Saved data entries

----------

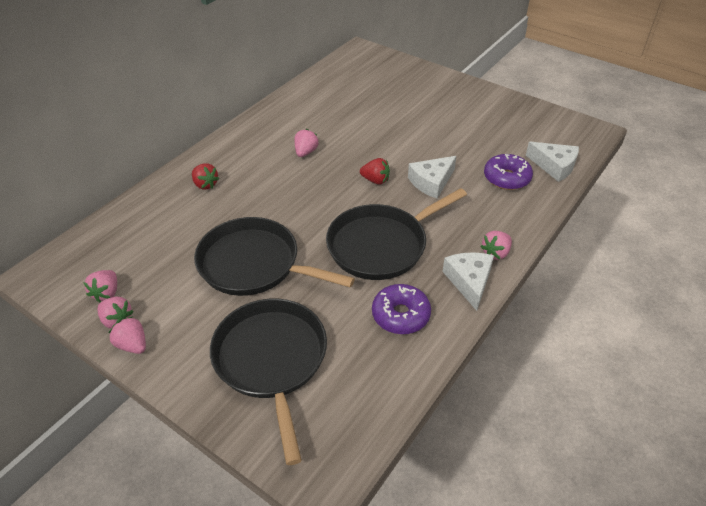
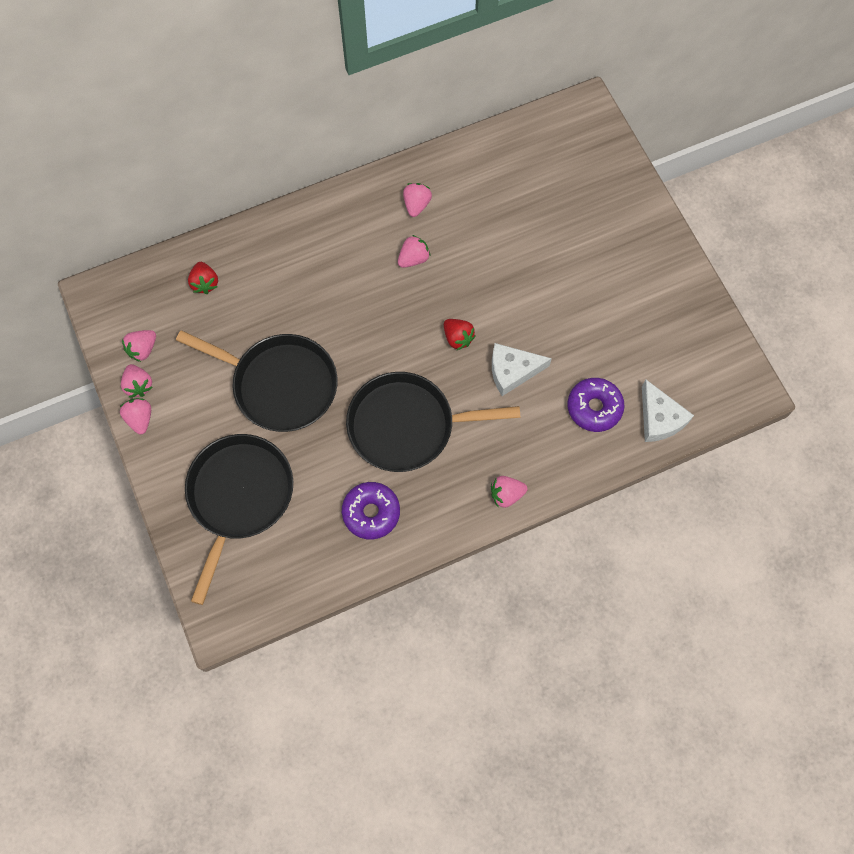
camera: 30 degrees right, 25 degrees up
(205, 185) = (289, 255): red strawberry -> red strawberry (205, 283)
(254, 264) = (280, 384): black pan -> black pan turned 150 degrees clockwise
(285, 126) = (416, 205): none -> pink strawberry
(469, 281) = (457, 512): white cheese -> none

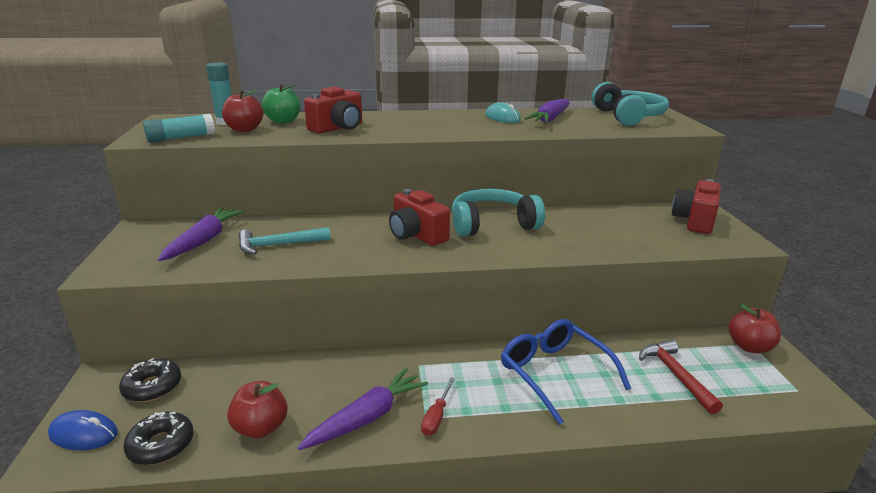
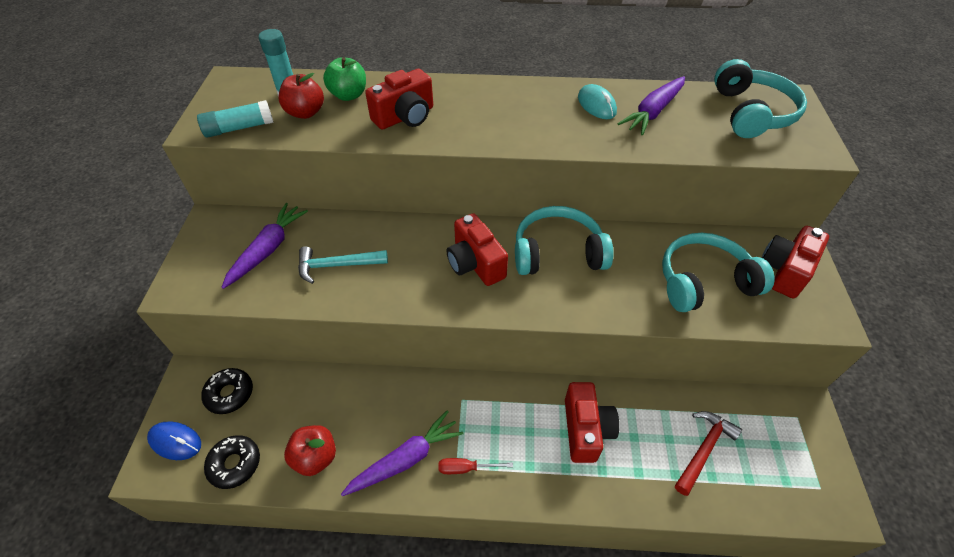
camera: 10 degrees right, 25 degrees up
(436, 417) = (466, 468): red screwdriver -> red screwdriver turned 60 degrees clockwise
(554, 373) = (585, 429): blue glasses -> red camera
(629, 231) = (704, 282): none -> turquoise headphones
(675, 375) = (703, 449): red hammer -> red hammer turned 45 degrees clockwise
(749, 347) = (793, 421): red apple -> none

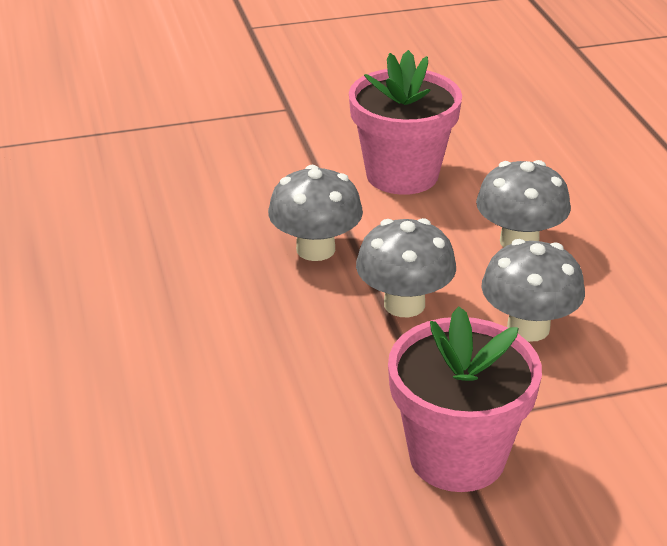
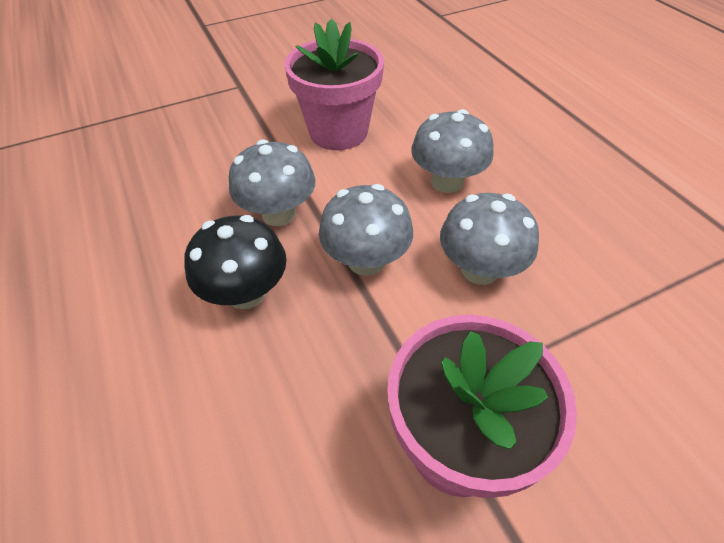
camera: 10 degrees left, 15 degrees up
(270, 315) = (246, 293): none -> black mushroom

----------

▶ **Prompt**
Gather each line from the entries above that includes the word "clockwise".

▶ **Result of this exercise**
(254, 264) = (280, 384): black pan -> black pan turned 150 degrees clockwise
(436, 417) = (466, 468): red screwdriver -> red screwdriver turned 60 degrees clockwise
(675, 375) = (703, 449): red hammer -> red hammer turned 45 degrees clockwise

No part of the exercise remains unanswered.